§ TRY IT
Starting at the first line of the data below, write out each line exactly until you reach the line containing "none -> brown 1x1 tile [173,330,240,390]", and include that line too.

§ MATERIAL TO PROCESS
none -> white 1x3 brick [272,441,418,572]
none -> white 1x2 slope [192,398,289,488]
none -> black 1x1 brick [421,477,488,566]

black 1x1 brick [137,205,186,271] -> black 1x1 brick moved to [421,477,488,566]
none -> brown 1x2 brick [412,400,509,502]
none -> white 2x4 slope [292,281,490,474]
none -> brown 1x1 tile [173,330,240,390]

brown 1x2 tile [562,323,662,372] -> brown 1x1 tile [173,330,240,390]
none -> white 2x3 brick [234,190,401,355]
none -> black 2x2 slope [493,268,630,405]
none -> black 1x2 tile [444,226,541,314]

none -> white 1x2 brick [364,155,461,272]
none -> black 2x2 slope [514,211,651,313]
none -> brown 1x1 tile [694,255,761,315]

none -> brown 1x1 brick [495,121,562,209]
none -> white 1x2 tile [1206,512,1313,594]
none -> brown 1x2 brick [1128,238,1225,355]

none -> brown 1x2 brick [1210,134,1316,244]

§ FINAL ANSWER
none -> white 1x3 brick [272,441,418,572]
none -> white 1x2 slope [192,398,289,488]
none -> black 1x1 brick [421,477,488,566]

black 1x1 brick [137,205,186,271] -> black 1x1 brick moved to [421,477,488,566]
none -> brown 1x2 brick [412,400,509,502]
none -> white 2x4 slope [292,281,490,474]
none -> brown 1x1 tile [173,330,240,390]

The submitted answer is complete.